Segment Start: Available data
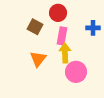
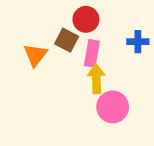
brown square: (35, 27) -> (67, 40), moved
orange triangle: (38, 59) -> (35, 55), moved

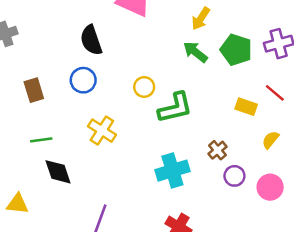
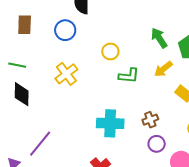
yellow arrow: (201, 19) -> (163, 69), moved
green L-shape: (175, 108) -> (129, 76), size x0.7

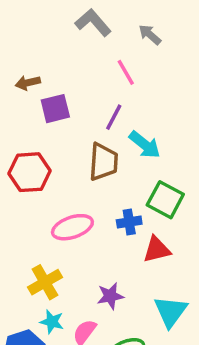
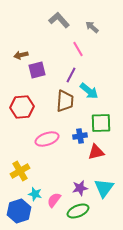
green square: (165, 200) -> (101, 123), turned -30
yellow cross: (45, 282) -> (20, 171), moved
purple star: (110, 296) -> (80, 188), moved

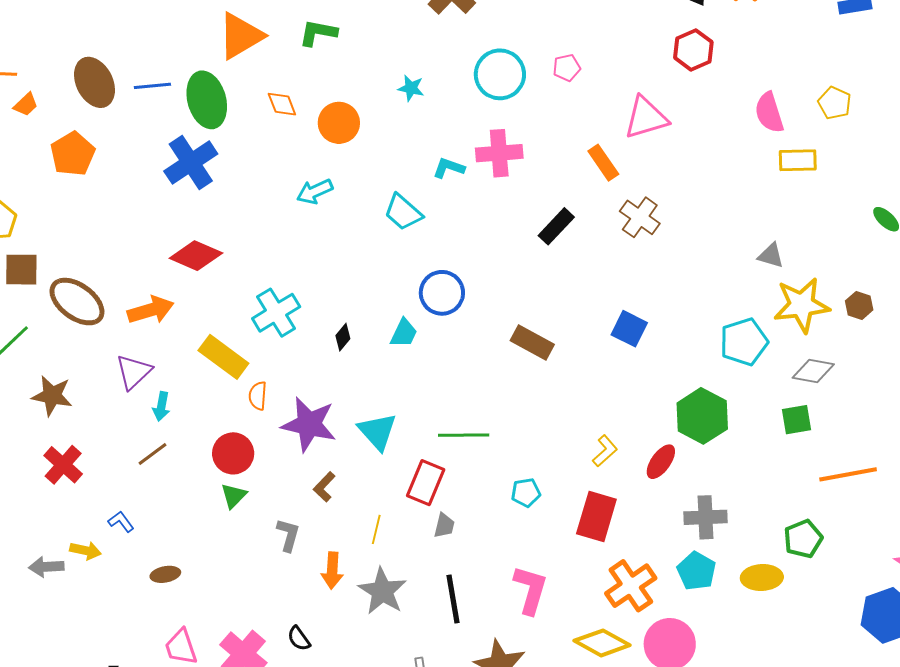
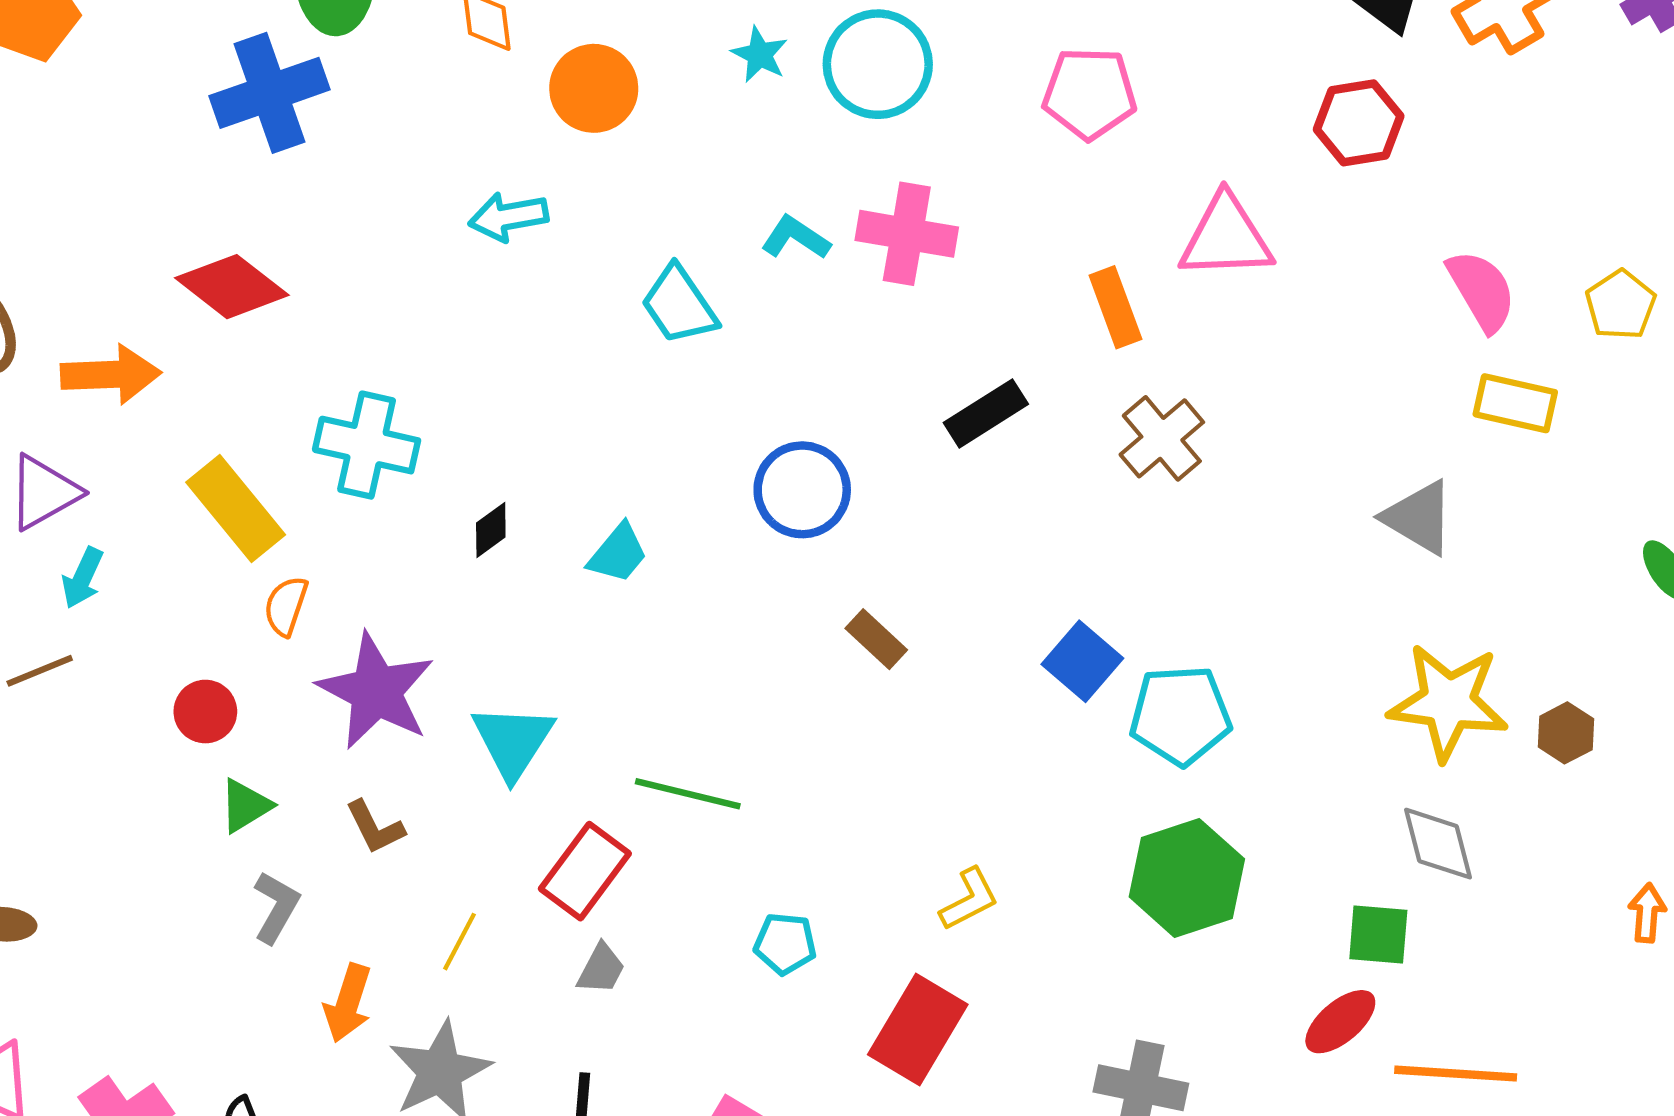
pink pentagon: (567, 68) -> (1089, 93), size x1.6
cyan circle: (500, 74) -> (878, 64), moved
pink semicircle: (769, 113) -> (1482, 291), turned 153
gray triangle: (771, 256) -> (1419, 518), moved, size x1.4
blue circle: (442, 293) -> (802, 490), moved
cyan cross: (276, 313) -> (367, 445), turned 30
brown rectangle: (532, 342) -> (876, 639), size x0.7
cyan pentagon: (744, 342) -> (1180, 715), moved
gray diamond: (813, 371) -> (1438, 844), turned 51
red circle: (233, 453) -> (205, 712), size x0.7
red ellipse: (661, 462) -> (1340, 1022), moved
brown L-shape: (324, 487) -> (375, 827), turned -84
green triangle: (234, 496) -> (245, 806), moved

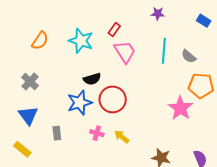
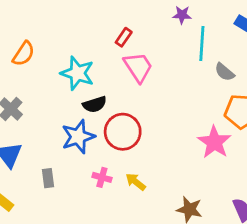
cyan star: (81, 41) -> (77, 73), moved
cyan line: (164, 51) -> (202, 43), moved

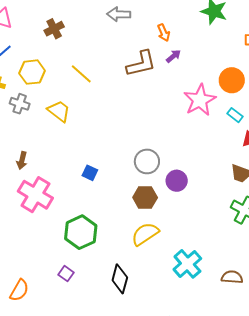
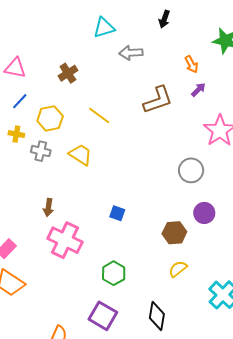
orange arrow: (164, 33) -> (191, 64), moved
purple arrow: (173, 56) -> (198, 90), moved
gray circle: (147, 161) -> (191, 170), moved
green hexagon: (81, 232) -> (114, 273), size x0.7
yellow semicircle: (145, 234) -> (178, 269), size x0.7
purple square: (66, 274) -> (103, 316), size x1.8

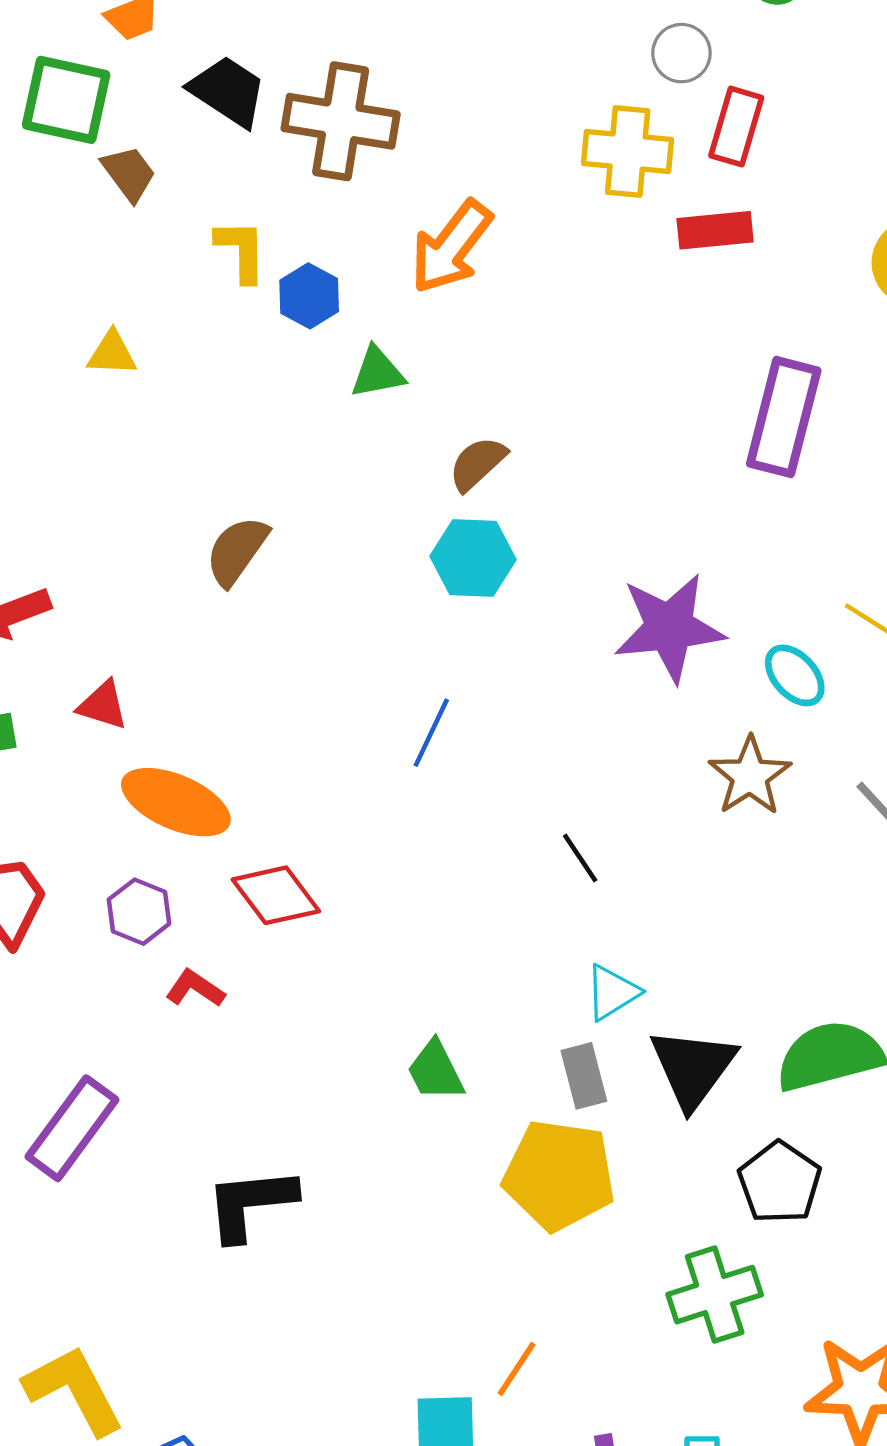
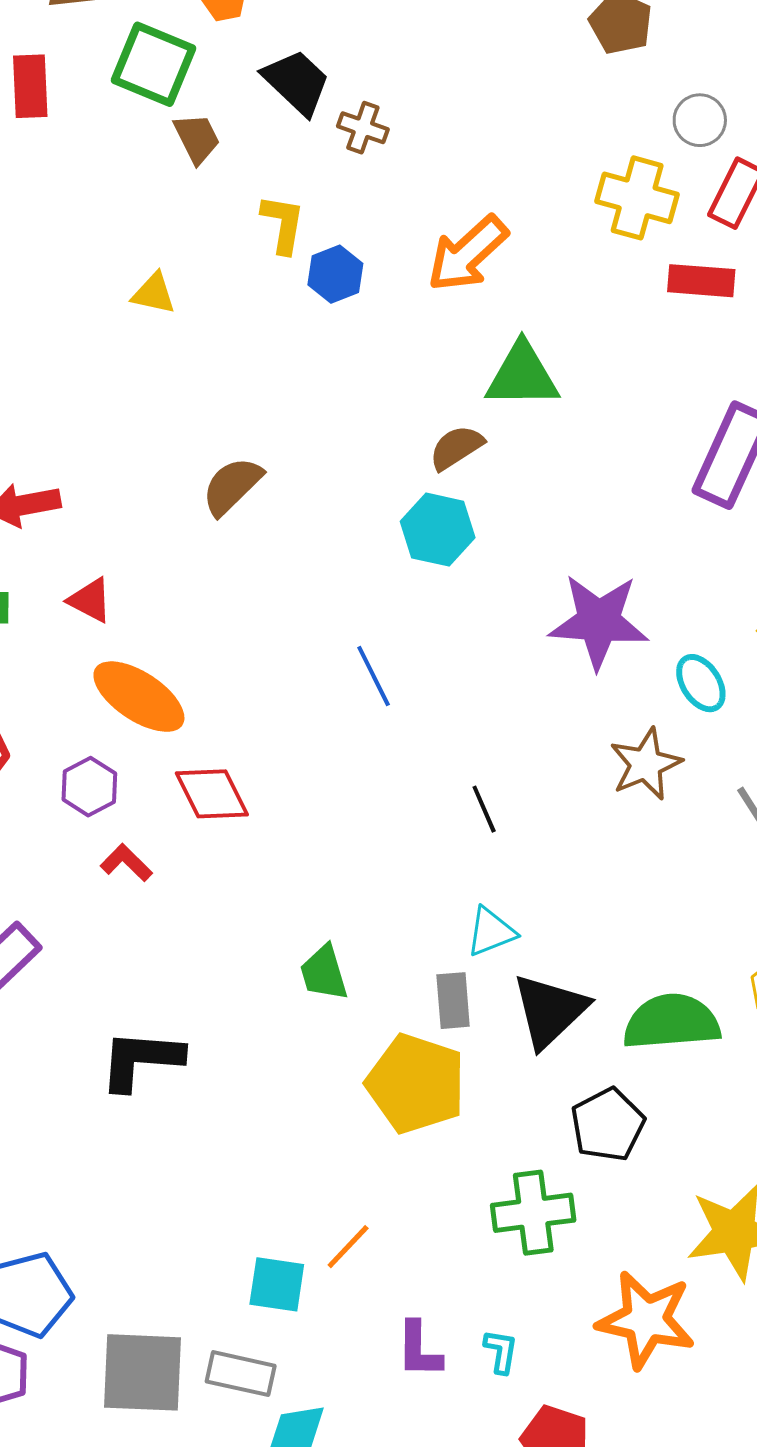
brown cross: (341, 121) -> (363, 128), moved, size x0.5
green triangle: (377, 373) -> (522, 375), moved, size x1.5
blue line: (431, 733) -> (374, 676), turned -62

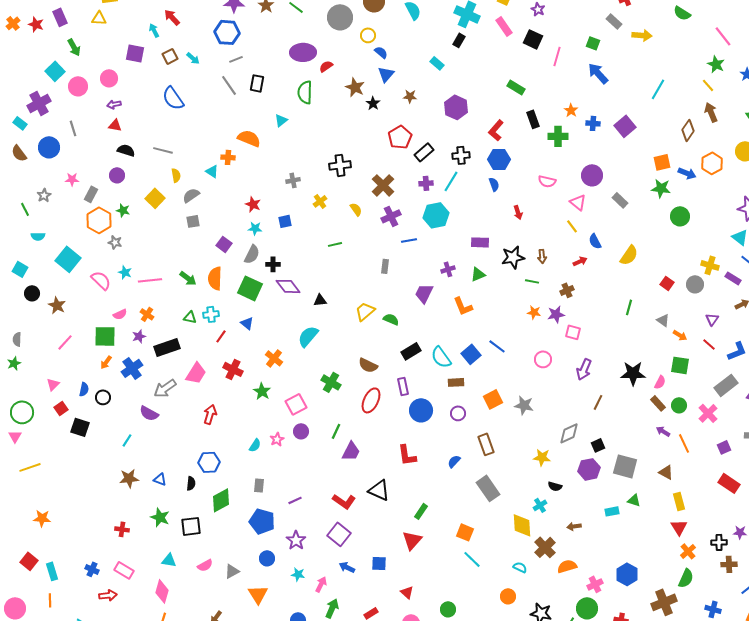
Segment End: Available data
Across the records, how many lines contain "shape"? Only the number should be given.

2